**Task to complete**: Collect from the data below each line with "green".

**Object change descriptions**:
* * * * * * * * *

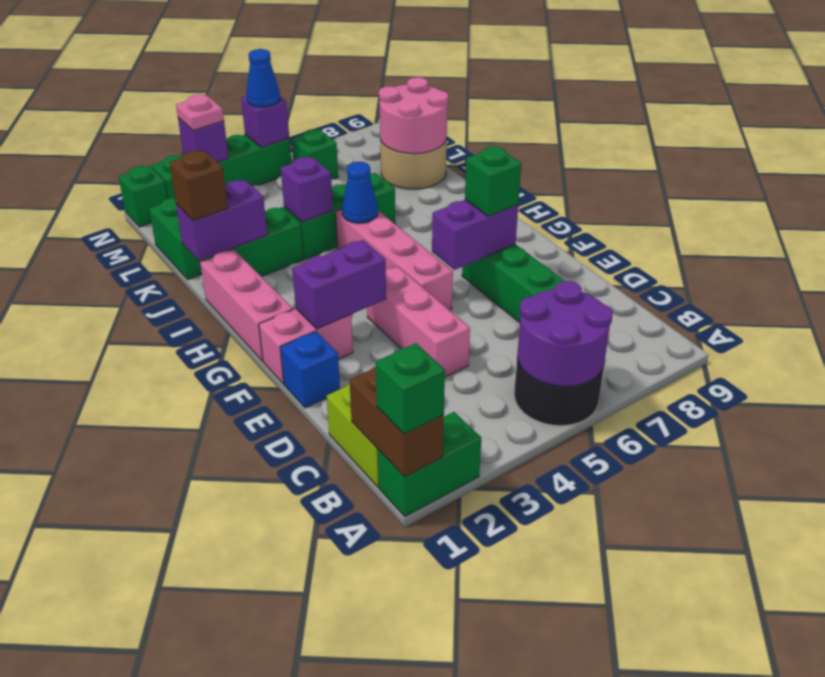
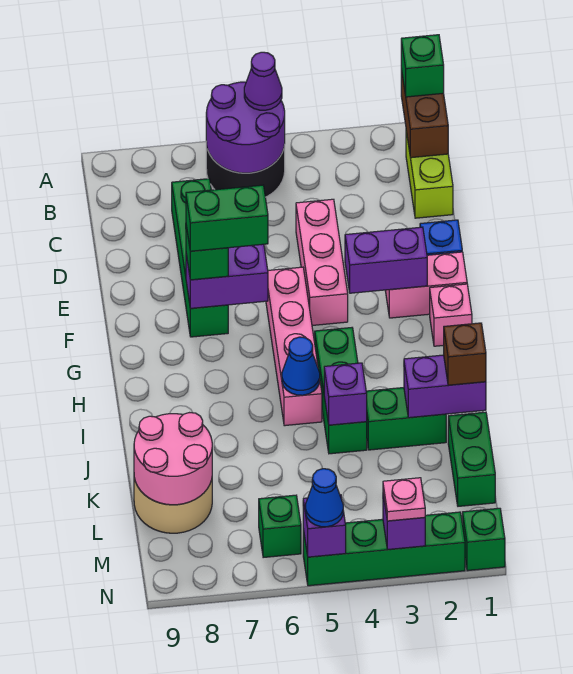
green brick A1:A2 level 1 -> green brick F6:F7 level 4
none -> purple cone A5 level 3
pink brick G1:I1 level 1 -> pink brick G1 level 1
green brick J4:J6 level 1 -> green brick H4:J4 level 1

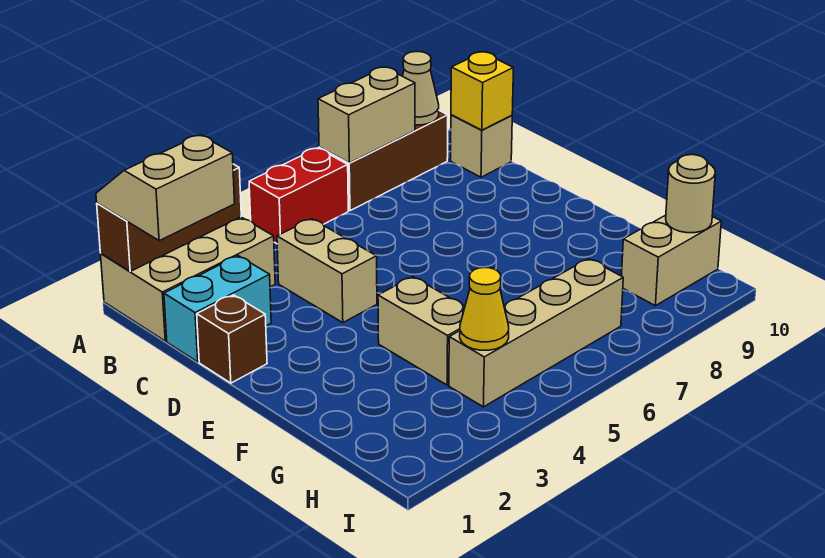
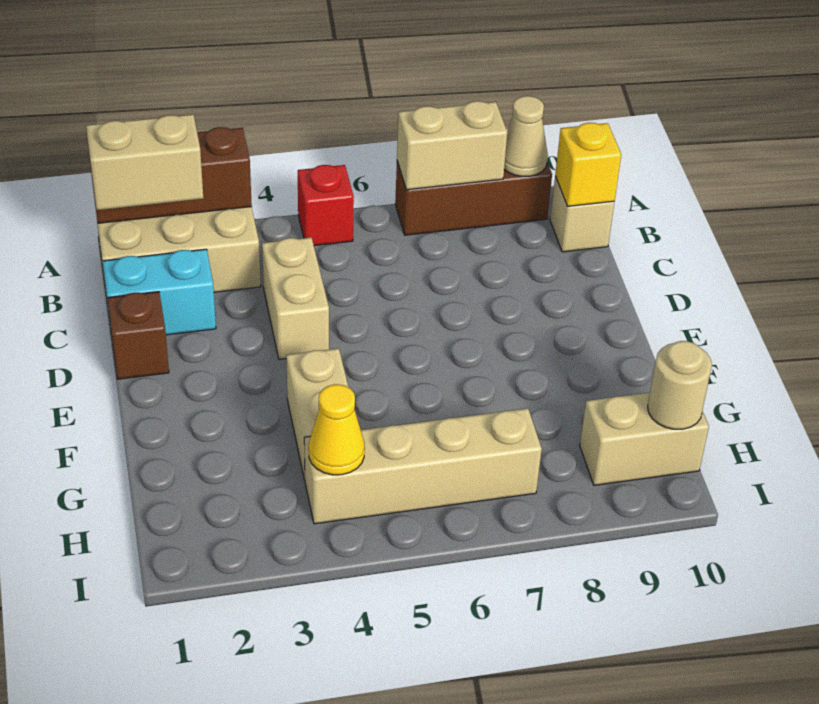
red brick A5:A6 level 1 -> red brick A5 level 1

* * * * * * * * *

**Response to the exercise**:
green brick A1:A2 level 1 -> green brick F6:F7 level 4
green brick J4:J6 level 1 -> green brick H4:J4 level 1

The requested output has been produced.